Work to complete. Recast the lines in all the rows below as one numbered list, leaving out blank lines and the pictures.

Records shown.
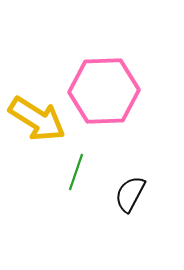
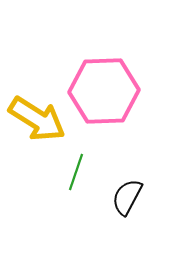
black semicircle: moved 3 px left, 3 px down
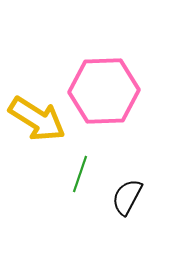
green line: moved 4 px right, 2 px down
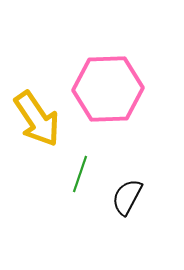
pink hexagon: moved 4 px right, 2 px up
yellow arrow: rotated 24 degrees clockwise
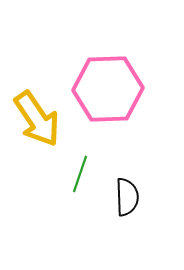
black semicircle: rotated 150 degrees clockwise
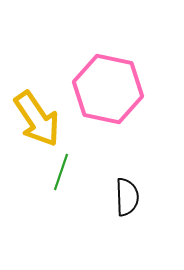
pink hexagon: rotated 14 degrees clockwise
green line: moved 19 px left, 2 px up
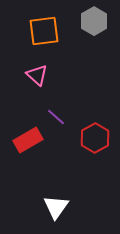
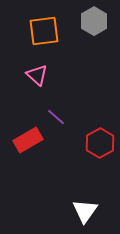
red hexagon: moved 5 px right, 5 px down
white triangle: moved 29 px right, 4 px down
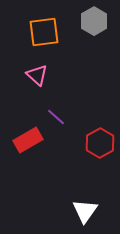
orange square: moved 1 px down
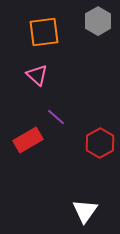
gray hexagon: moved 4 px right
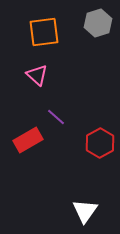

Final result.
1. black semicircle: moved 3 px left, 3 px down
2. green line: moved 4 px right, 2 px down
3. pink hexagon: moved 4 px right, 2 px up
4. yellow arrow: rotated 24 degrees clockwise
5. black semicircle: rotated 150 degrees clockwise
6. pink hexagon: rotated 14 degrees clockwise
7. green line: moved 19 px left, 2 px up
8. red hexagon: moved 5 px right, 5 px down
9. white triangle: moved 29 px right, 4 px down
10. orange square: moved 1 px down
11. gray hexagon: moved 4 px right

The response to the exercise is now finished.